[Revision comparison data]
#####
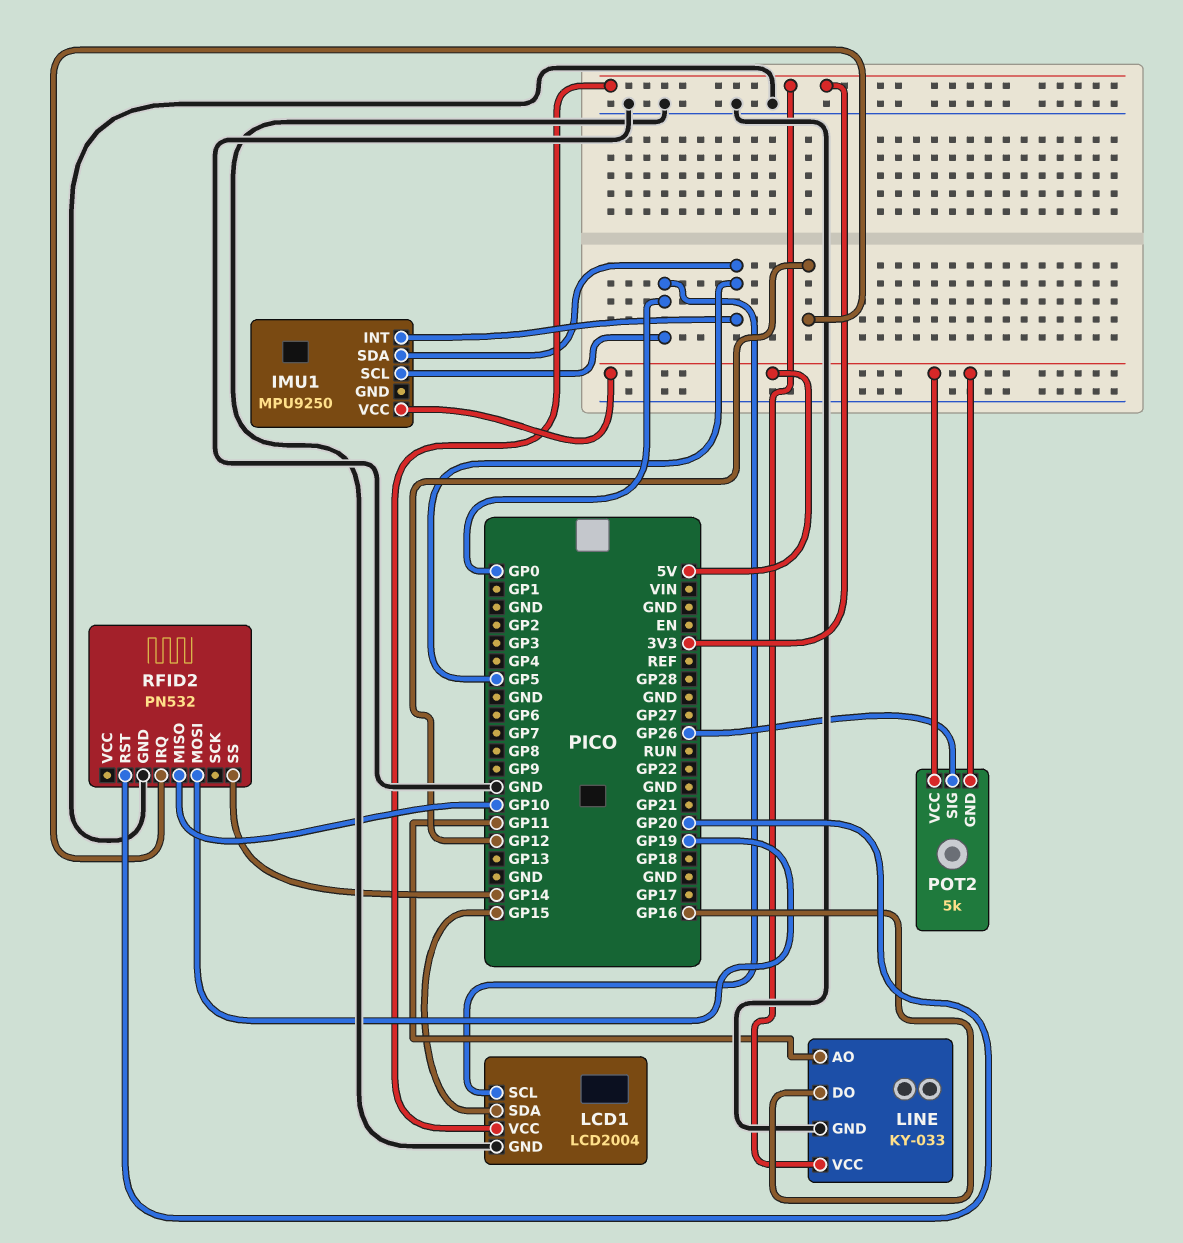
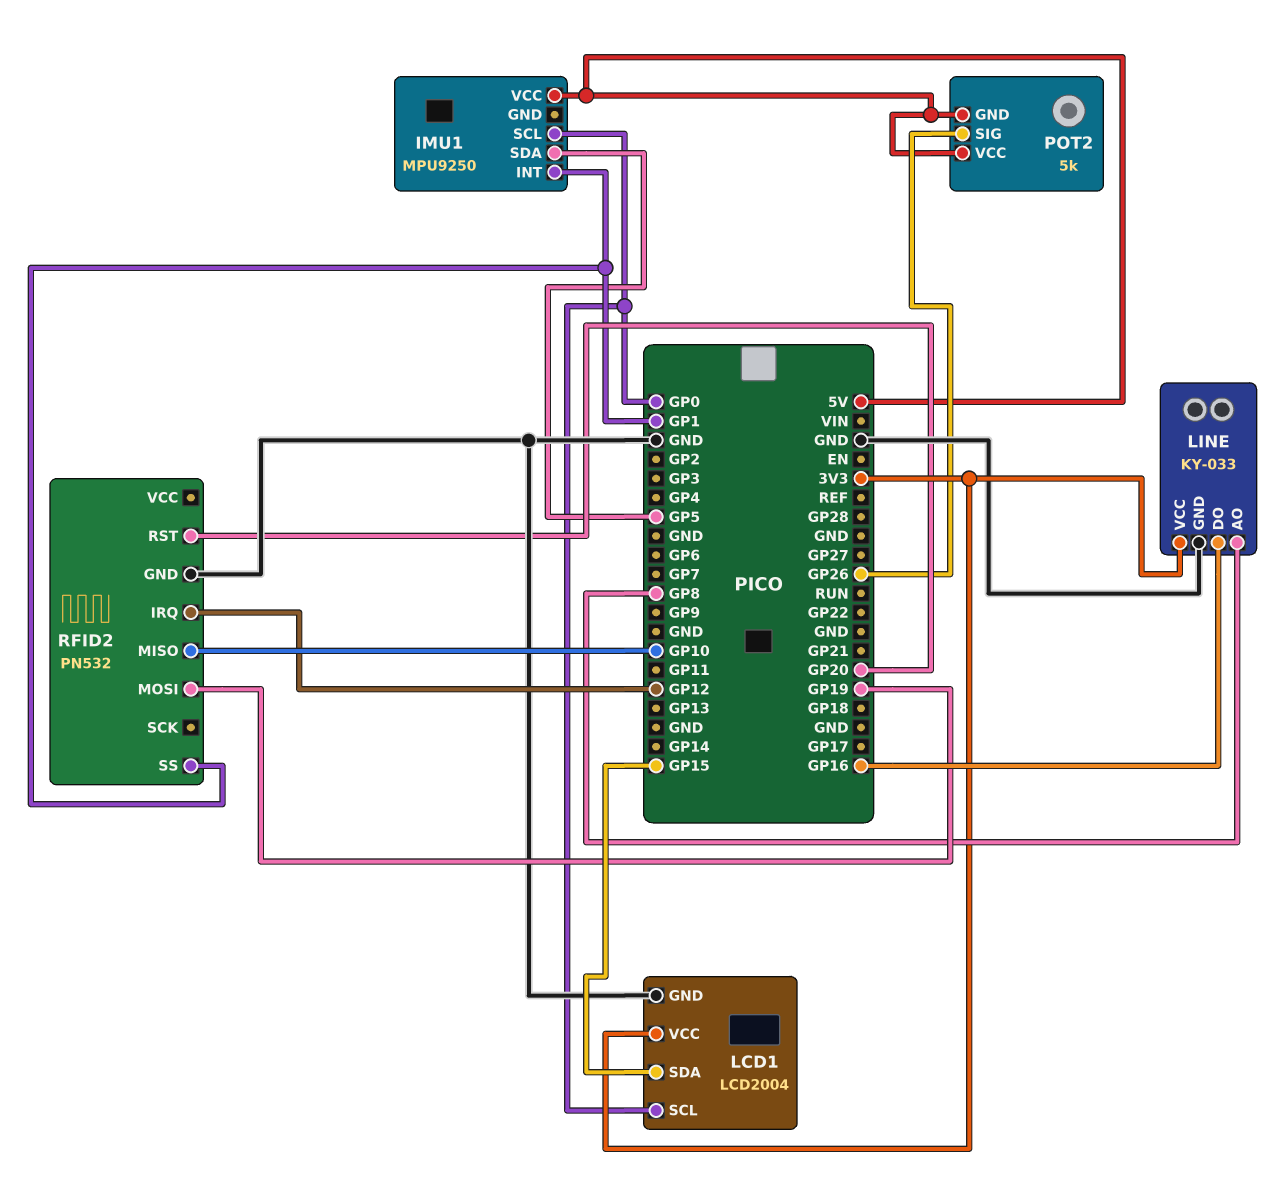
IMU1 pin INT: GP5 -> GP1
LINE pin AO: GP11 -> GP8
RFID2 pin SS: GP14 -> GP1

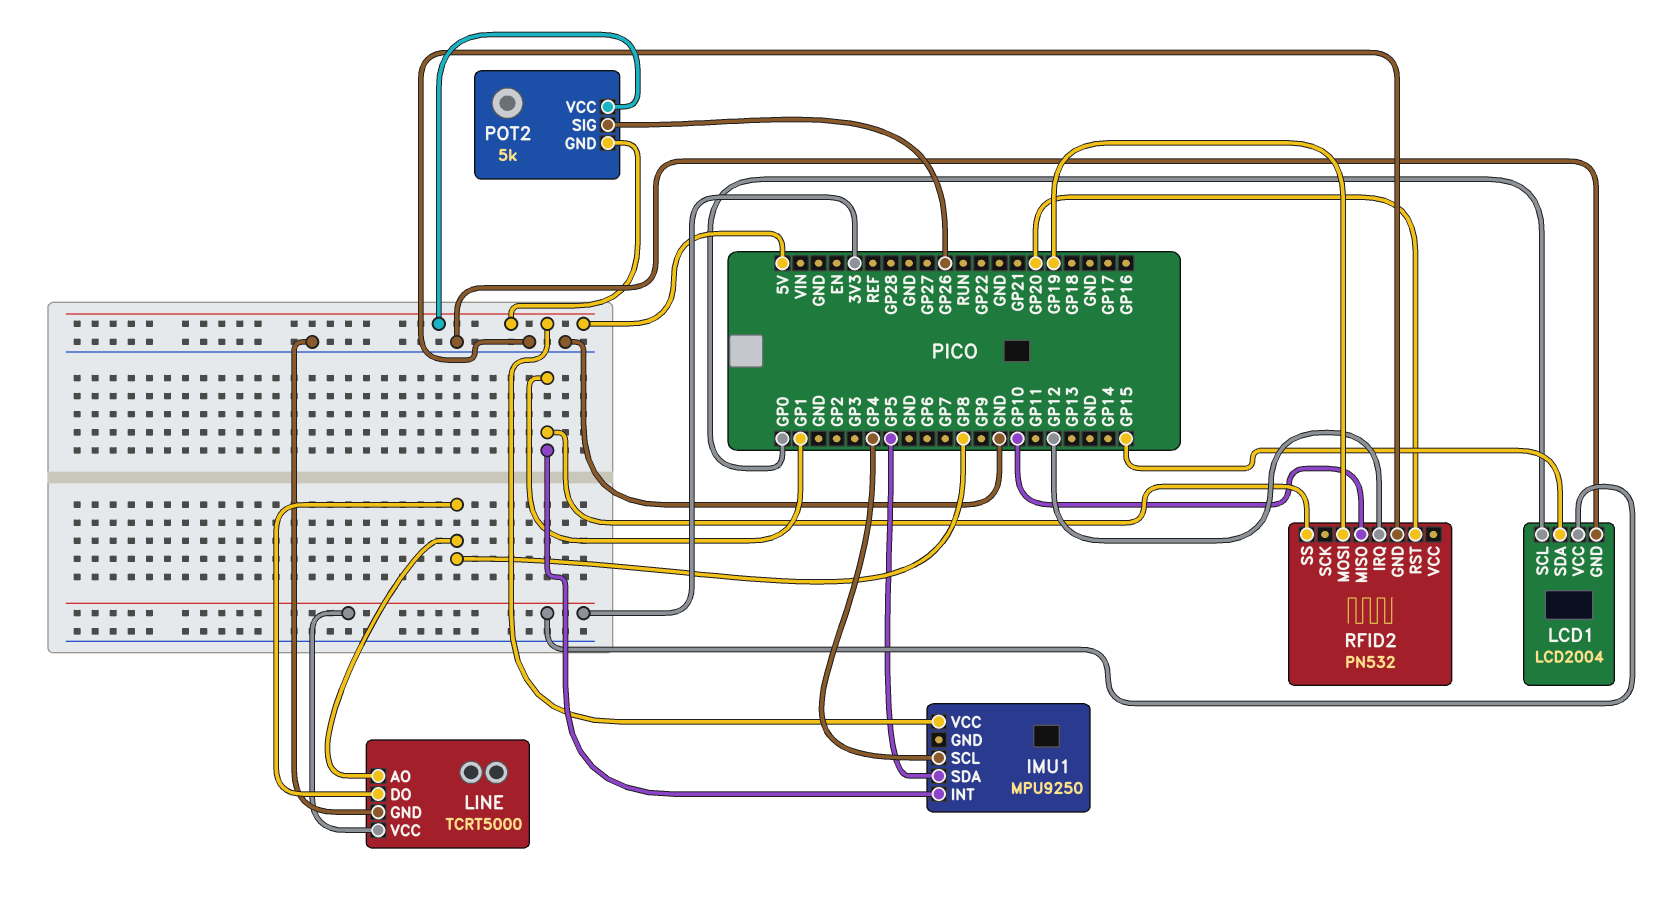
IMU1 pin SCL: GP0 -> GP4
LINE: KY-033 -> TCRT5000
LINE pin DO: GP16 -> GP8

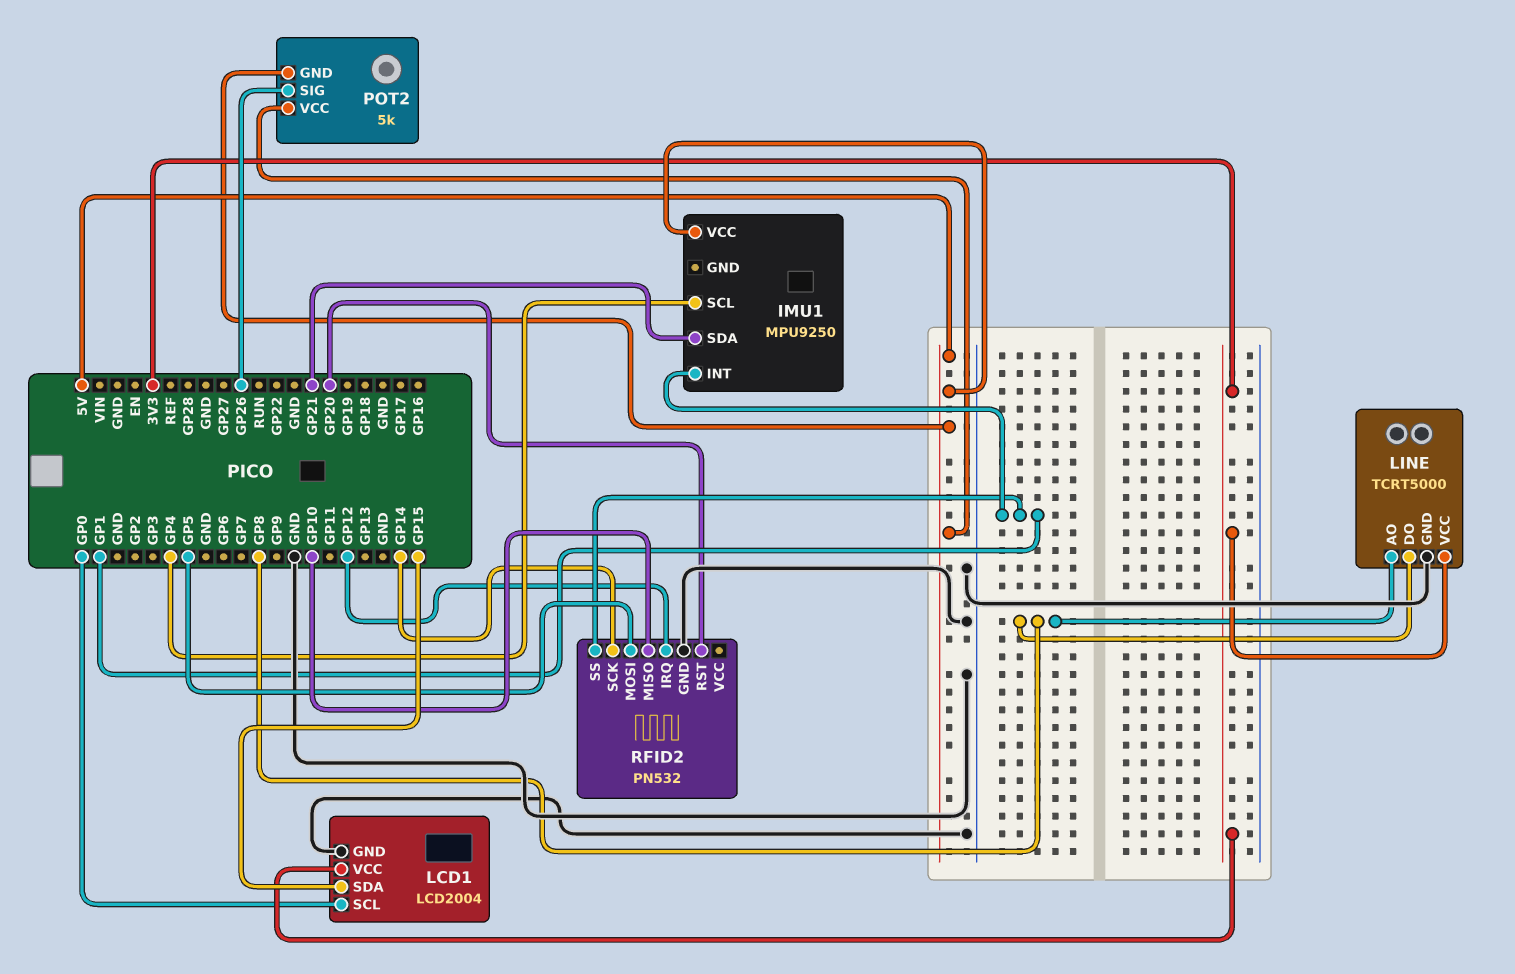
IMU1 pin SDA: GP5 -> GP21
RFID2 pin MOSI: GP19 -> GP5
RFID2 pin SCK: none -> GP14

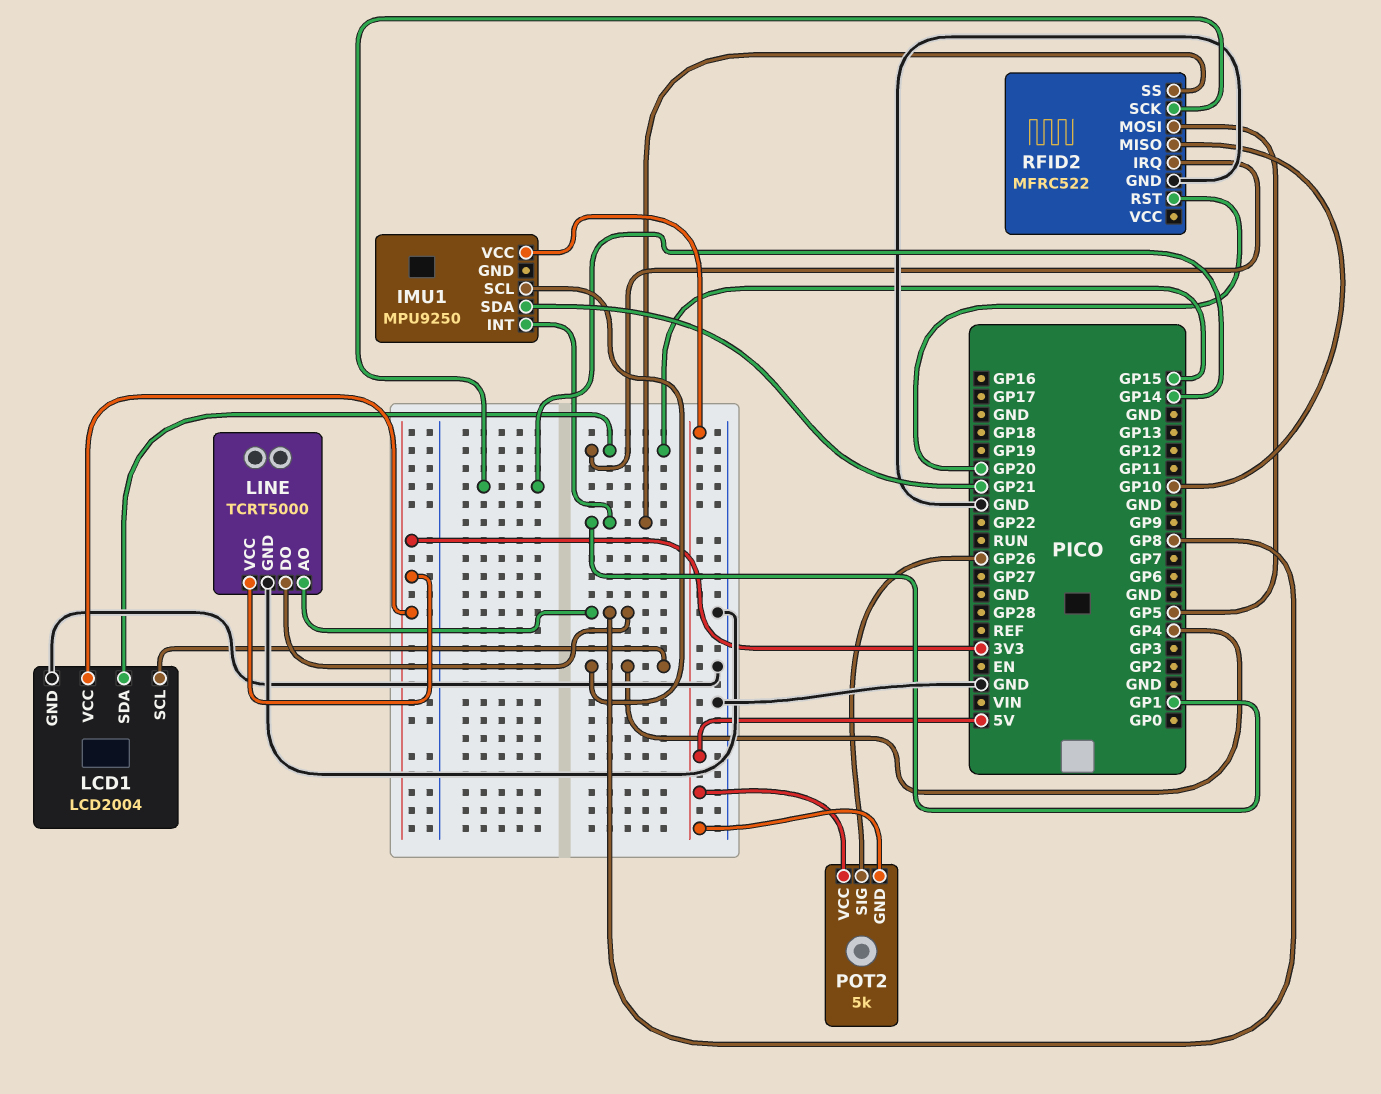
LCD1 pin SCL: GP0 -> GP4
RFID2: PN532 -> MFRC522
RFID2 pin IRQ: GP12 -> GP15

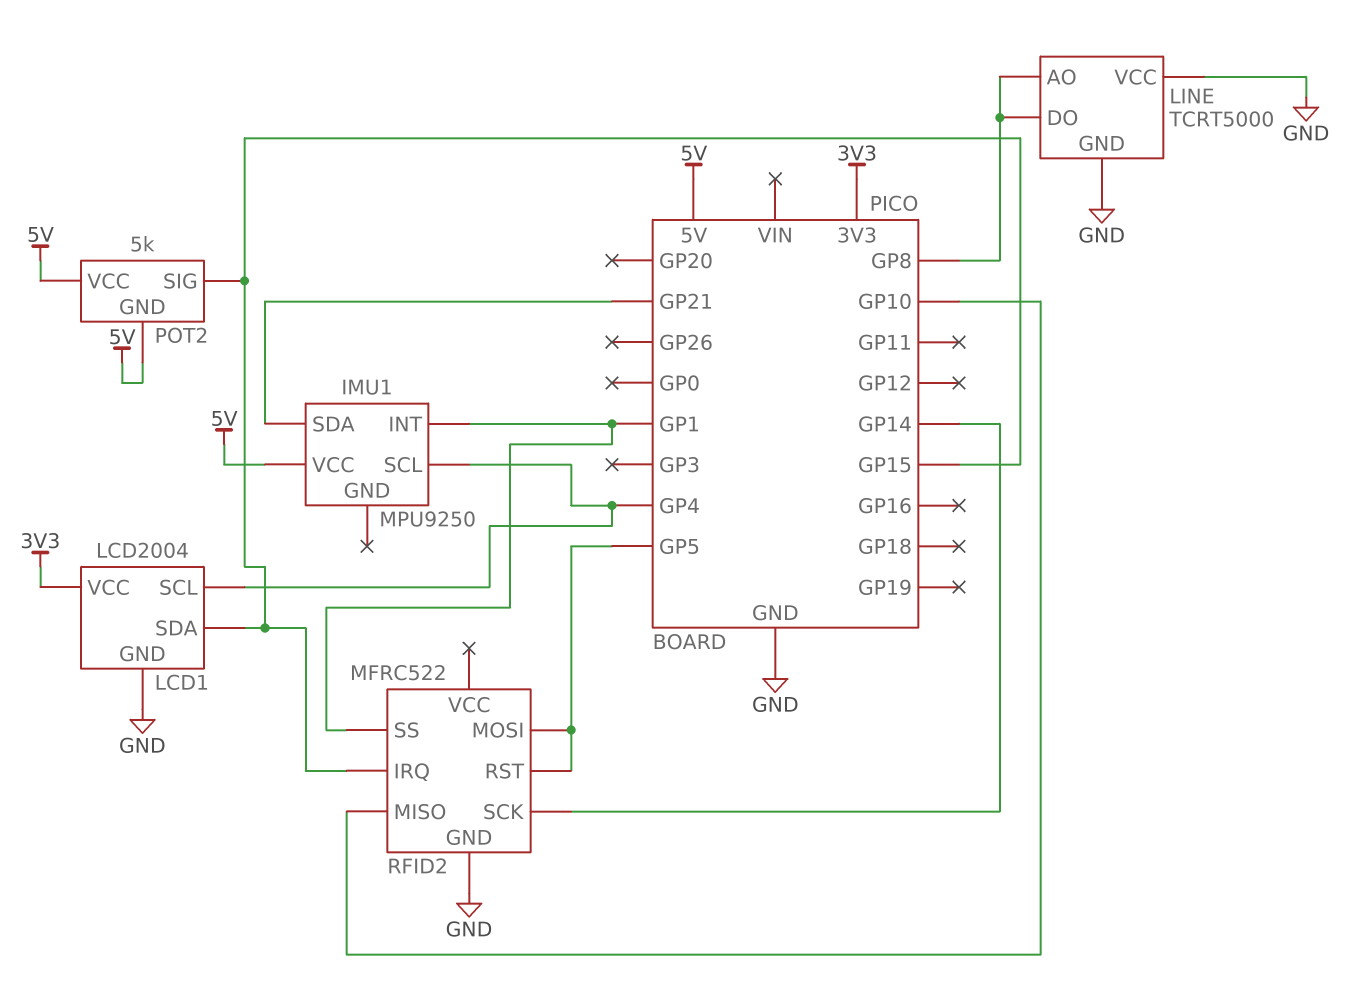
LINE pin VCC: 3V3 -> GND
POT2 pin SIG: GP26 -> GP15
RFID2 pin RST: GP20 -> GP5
#####
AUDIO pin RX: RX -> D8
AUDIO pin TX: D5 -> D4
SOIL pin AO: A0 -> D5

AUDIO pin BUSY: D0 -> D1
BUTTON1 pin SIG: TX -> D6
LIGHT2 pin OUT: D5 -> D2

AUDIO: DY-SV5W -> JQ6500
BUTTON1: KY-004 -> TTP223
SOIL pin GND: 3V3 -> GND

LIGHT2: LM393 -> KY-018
#####
Please reproduce the lines from the line with "AUDIO: DY-SV5W -> JQ6500" to the line with "LIGHT2: LM393 -> KY-018", both ends included, exactly as they appear above.

AUDIO: DY-SV5W -> JQ6500
BUTTON1: KY-004 -> TTP223
SOIL pin GND: 3V3 -> GND

LIGHT2: LM393 -> KY-018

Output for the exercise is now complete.